**YOUR TASK:** Please give the entries below again exactly, omitting every picture.

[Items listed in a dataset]
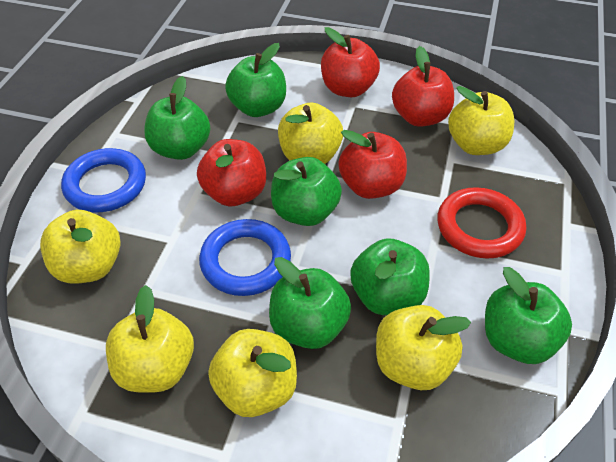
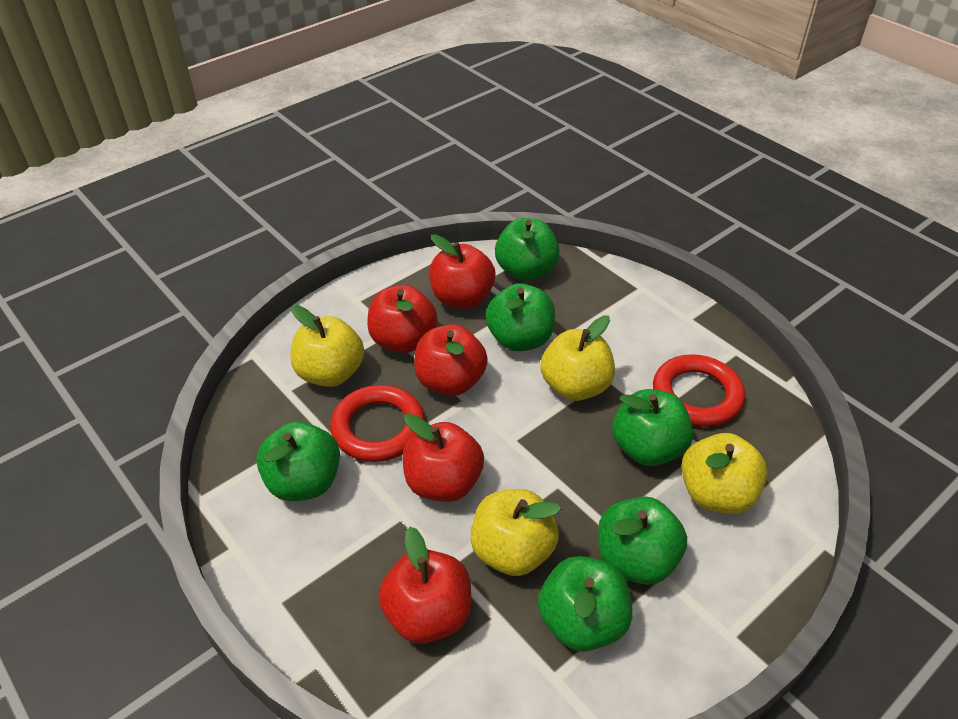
blue ring: 2 -> 0
red apple: 4 -> 5
red ring: 1 -> 2
yellow apple: 6 -> 4

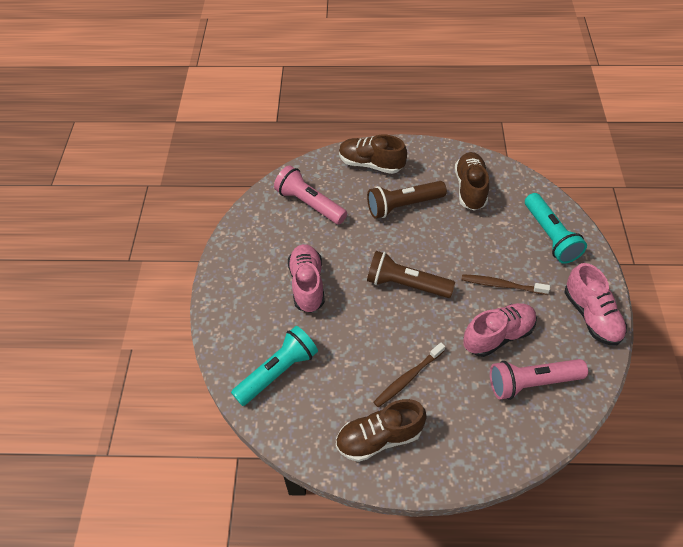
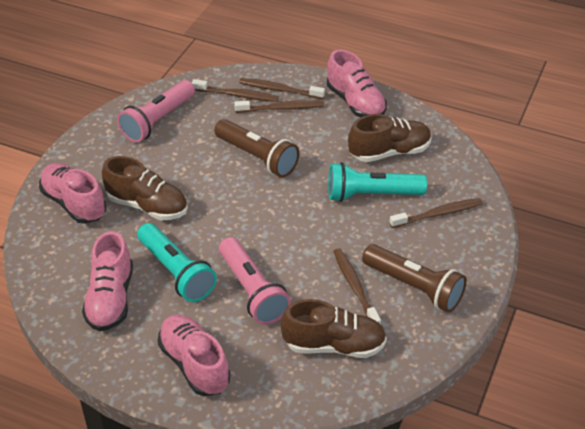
brown toothbrush: 2 -> 5
pink shoe: 3 -> 4

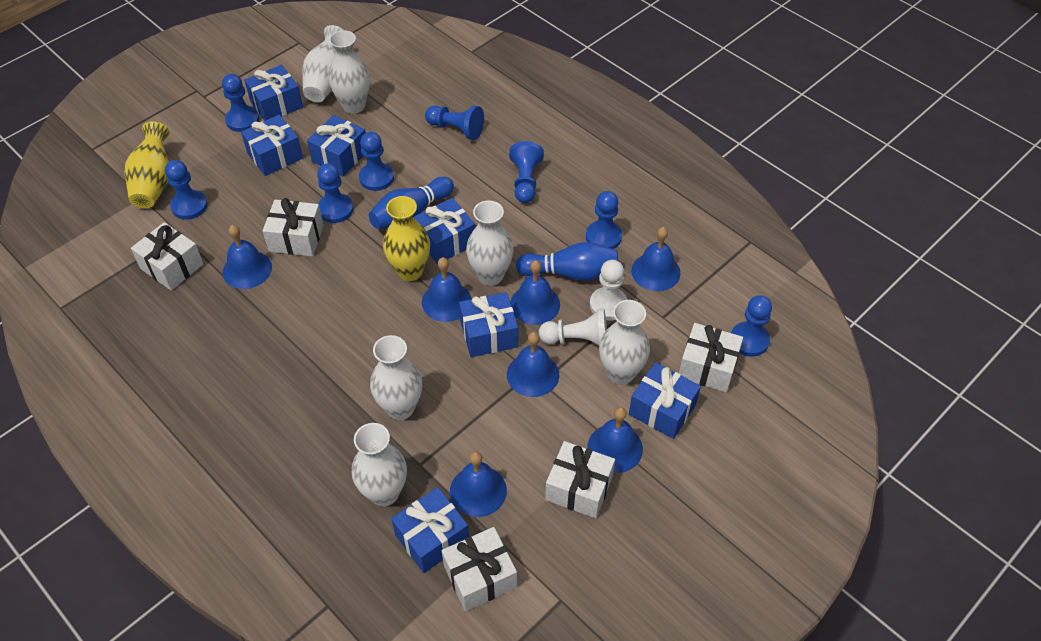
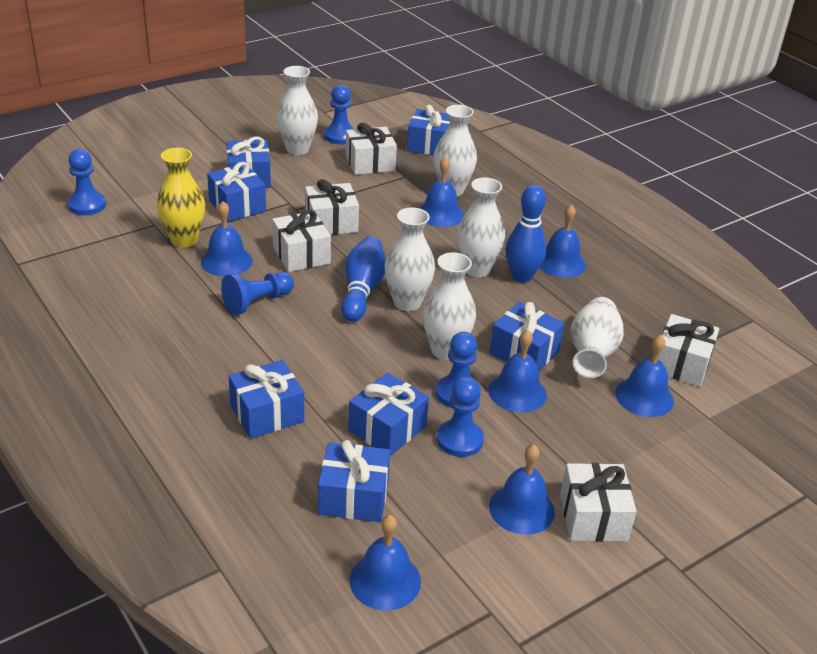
blue pawn: 8 -> 5
white pawn: 2 -> 0
yellow vase: 2 -> 1

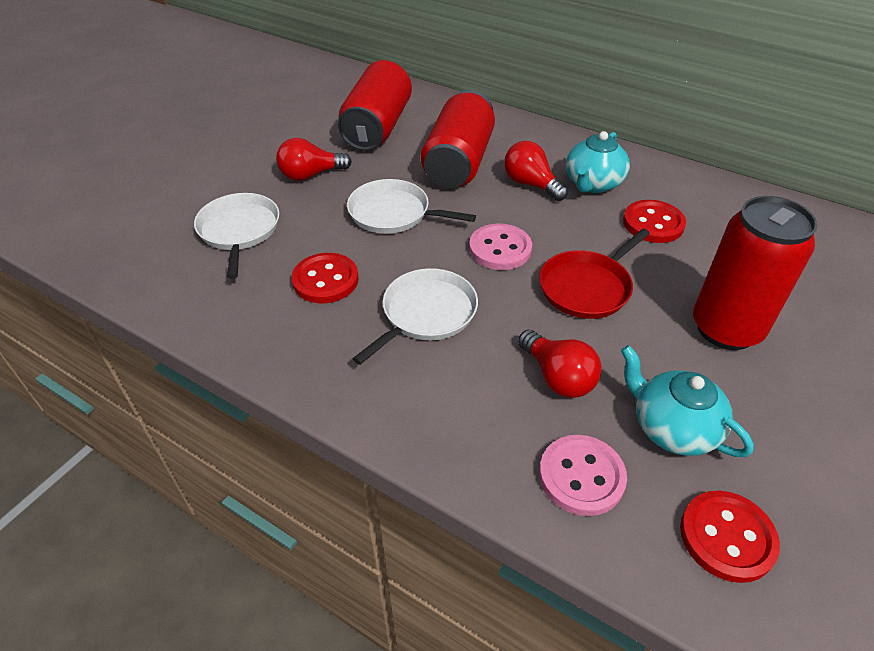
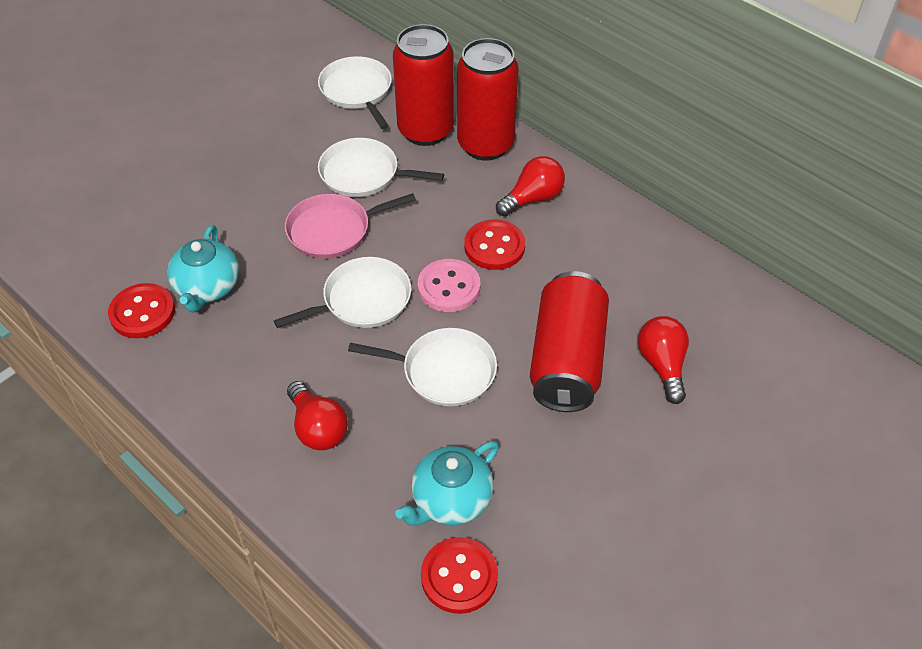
pink button: 2 -> 1
pink pan: 0 -> 1
red pan: 1 -> 0
white pan: 3 -> 4

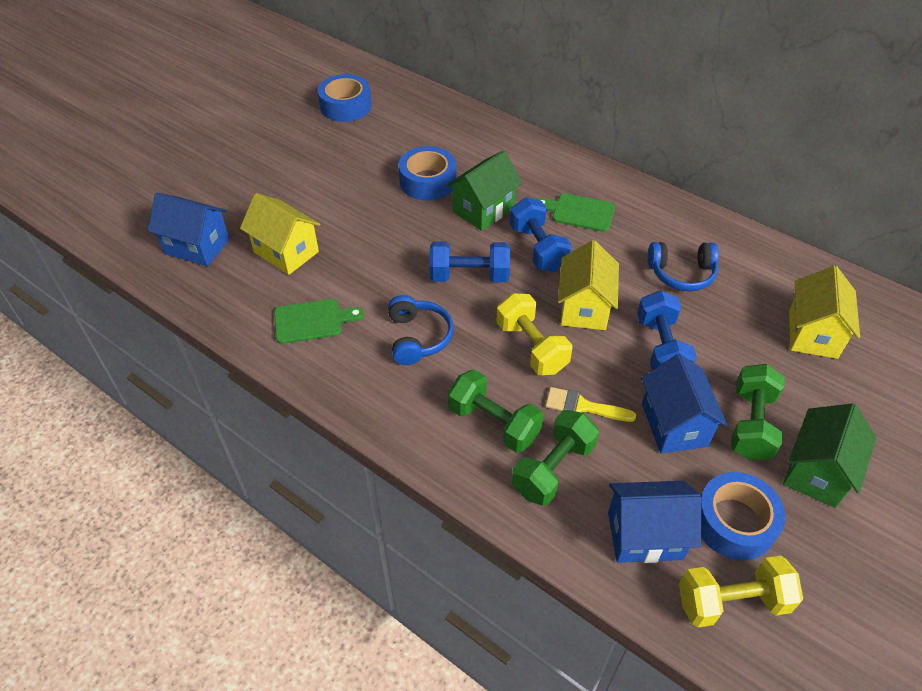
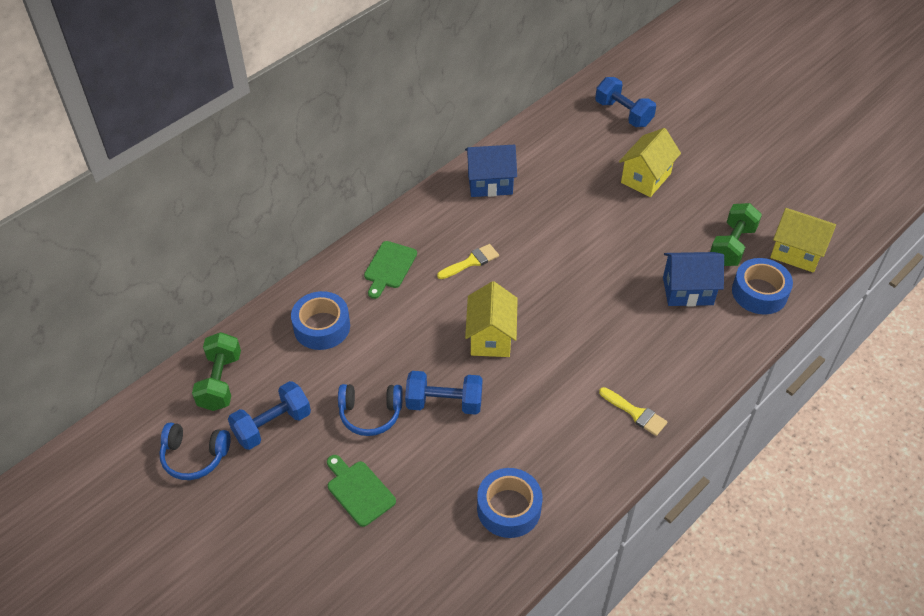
blue house: 3 -> 2
green dumbbell: 3 -> 2
green house: 2 -> 0
yellow brush: 1 -> 2
yellow dumbbell: 2 -> 0

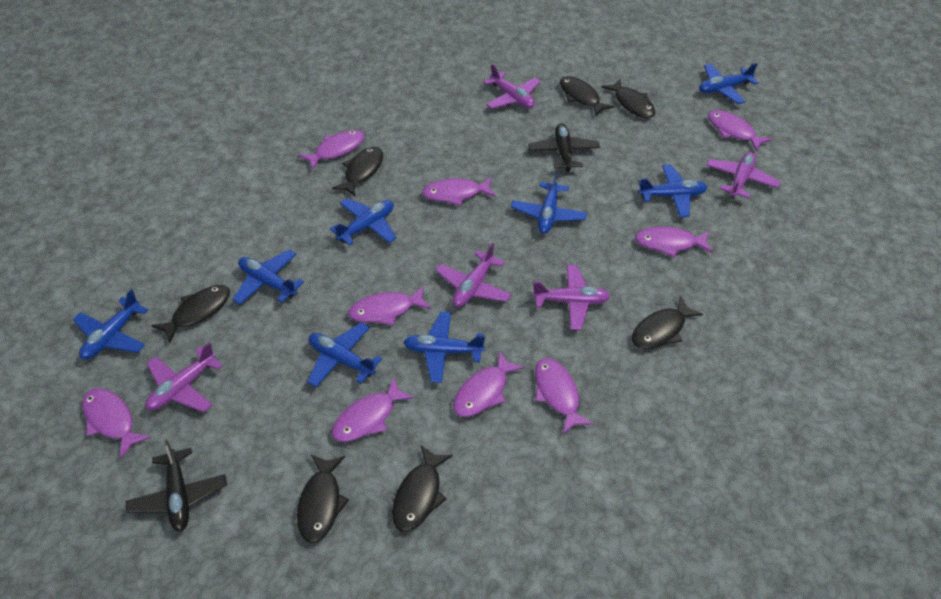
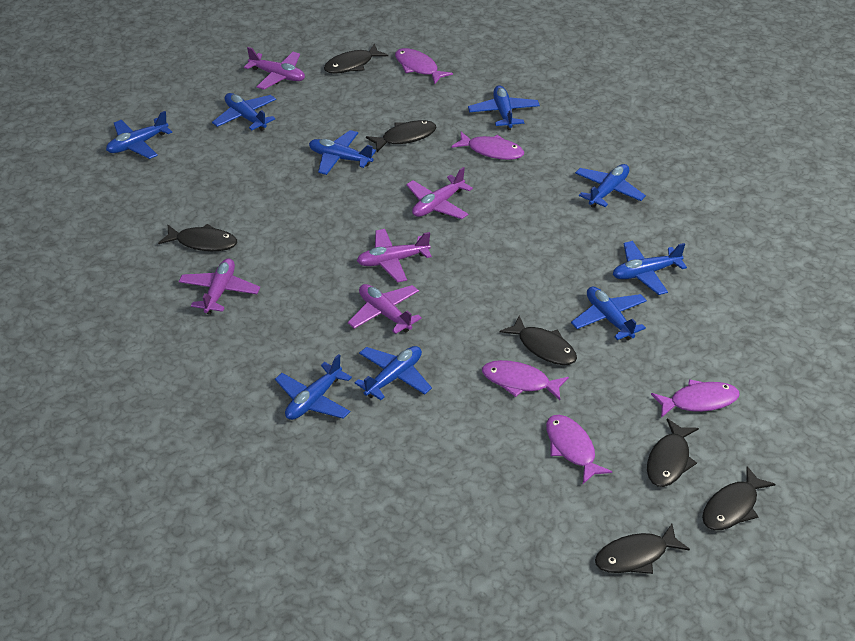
black plane: 2 -> 0
blue plane: 8 -> 9
purple fish: 9 -> 5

**ANSWER SPACE:**
blue ring: 2 -> 0
red apple: 4 -> 5
red ring: 1 -> 2
yellow apple: 6 -> 4

brown toothbrush: 2 -> 5
pink shoe: 3 -> 4

blue pawn: 8 -> 5
white pawn: 2 -> 0
yellow vase: 2 -> 1

pink button: 2 -> 1
pink pan: 0 -> 1
red pan: 1 -> 0
white pan: 3 -> 4

blue house: 3 -> 2
green dumbbell: 3 -> 2
green house: 2 -> 0
yellow brush: 1 -> 2
yellow dumbbell: 2 -> 0

black plane: 2 -> 0
blue plane: 8 -> 9
purple fish: 9 -> 5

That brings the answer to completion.